◆ To do: Hand back the entries exactly as written, minus every picture.

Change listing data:
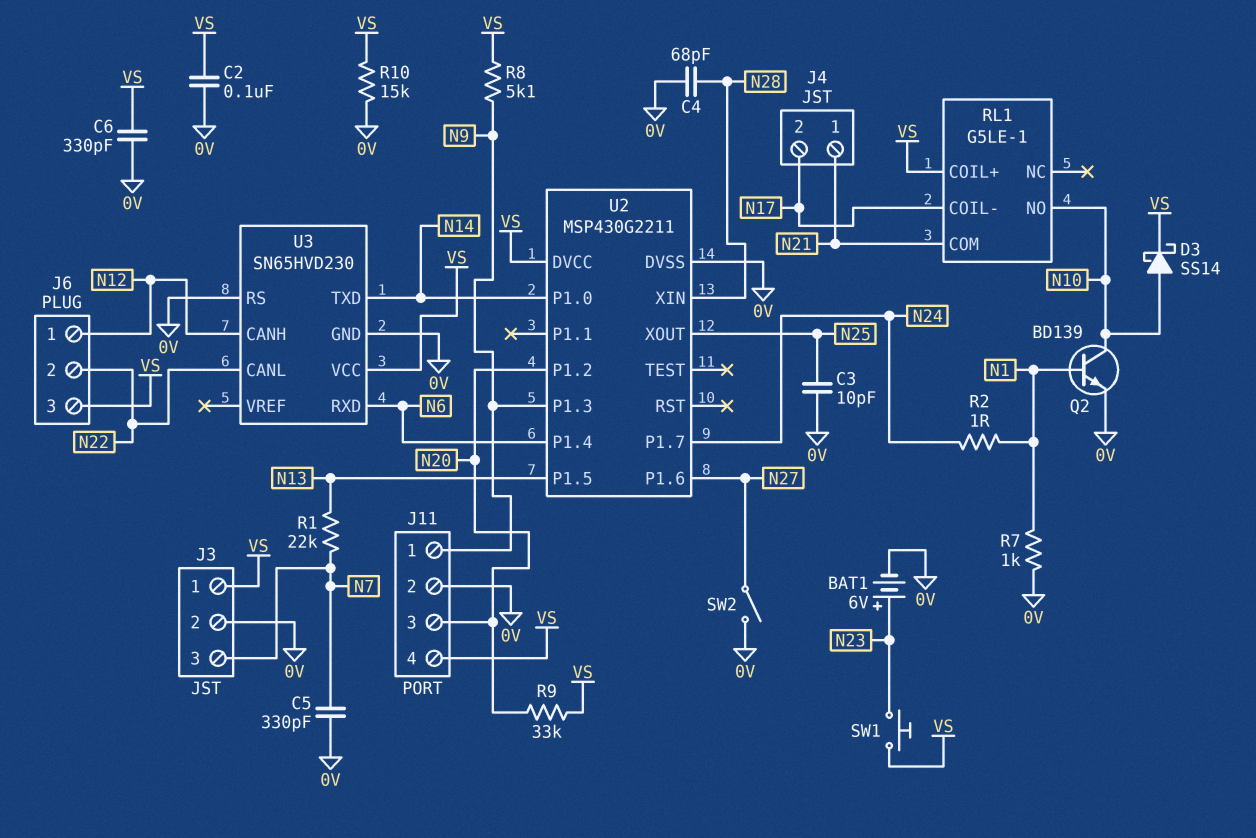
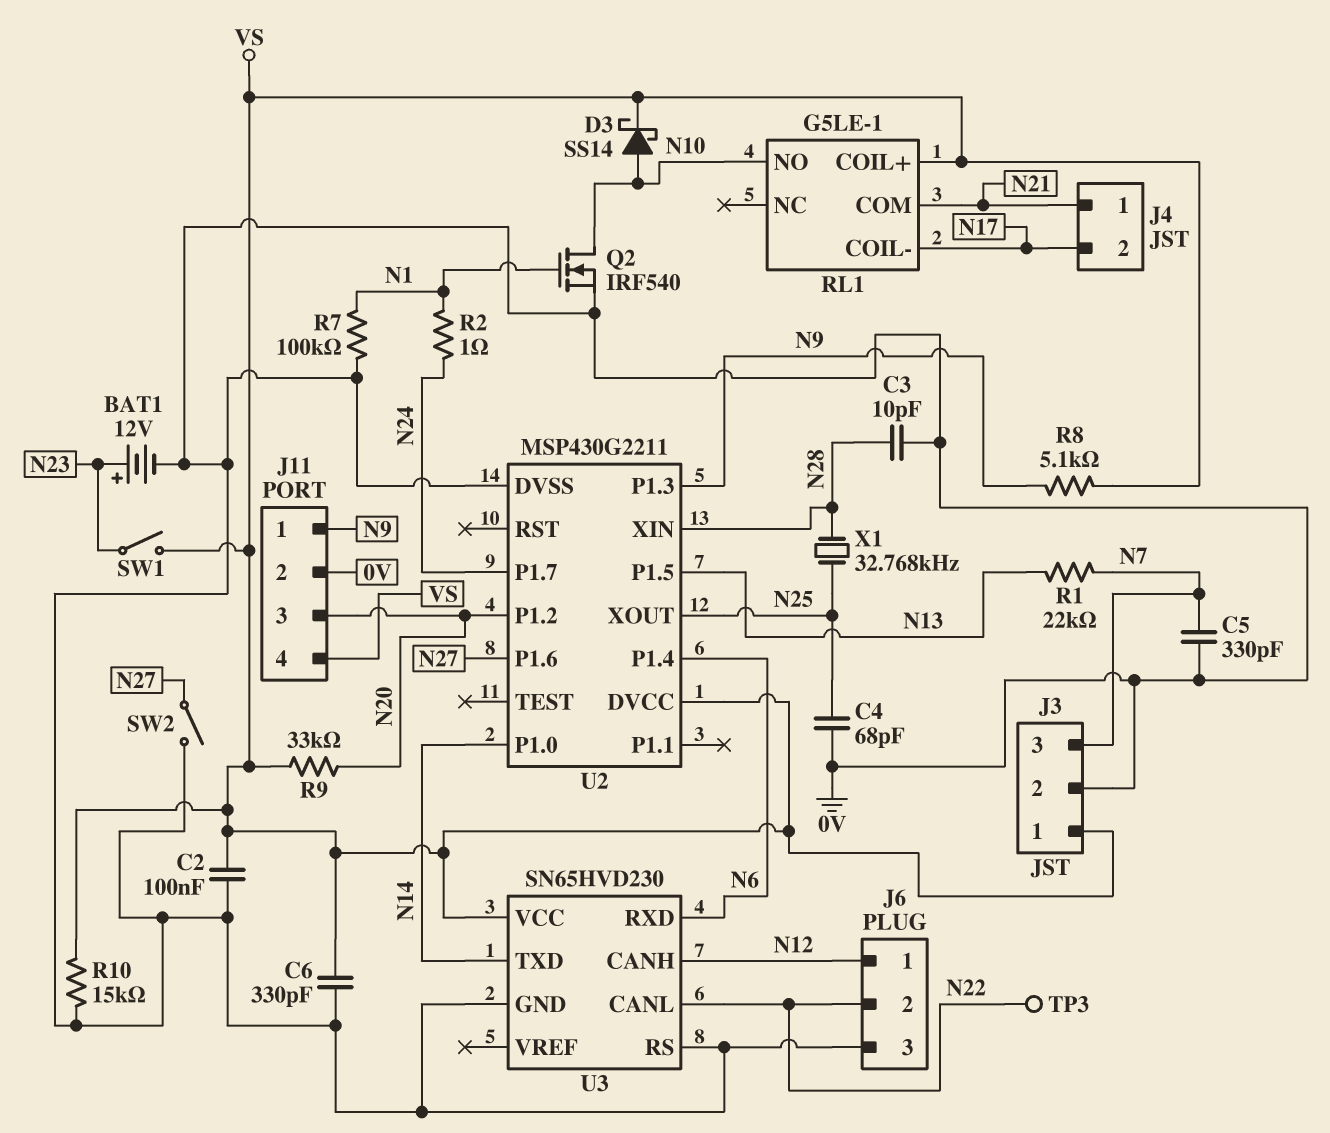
BAT1: 6V (plus N23, minus 0V) -> 12V (plus N23, minus 0V)
C3: 10pF (0V, N25) -> 10pF (0V, N28)
C4: 68pF (0V, N28) -> 68pF (0V, N25)
J6 pin 3: VS -> 0V
Q2: NPN BD139 (B N1, C N10, E 0V) -> NMOS IRF540 (G N1, D N10, S 0V)
R7: 1k (0V, N1) -> 100k (0V, N1)
SW1: button (N23, VS) -> switch (N23, VS)
TP3: none -> test point (N22)
X1: none -> 32.768kHz (N25, N28)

◆ Task solution:
BAT1: 6V (plus N23, minus 0V) -> 12V (plus N23, minus 0V)
C3: 10pF (0V, N25) -> 10pF (0V, N28)
C4: 68pF (0V, N28) -> 68pF (0V, N25)
J6 pin 3: VS -> 0V
Q2: NPN BD139 (B N1, C N10, E 0V) -> NMOS IRF540 (G N1, D N10, S 0V)
R7: 1k (0V, N1) -> 100k (0V, N1)
SW1: button (N23, VS) -> switch (N23, VS)
TP3: none -> test point (N22)
X1: none -> 32.768kHz (N25, N28)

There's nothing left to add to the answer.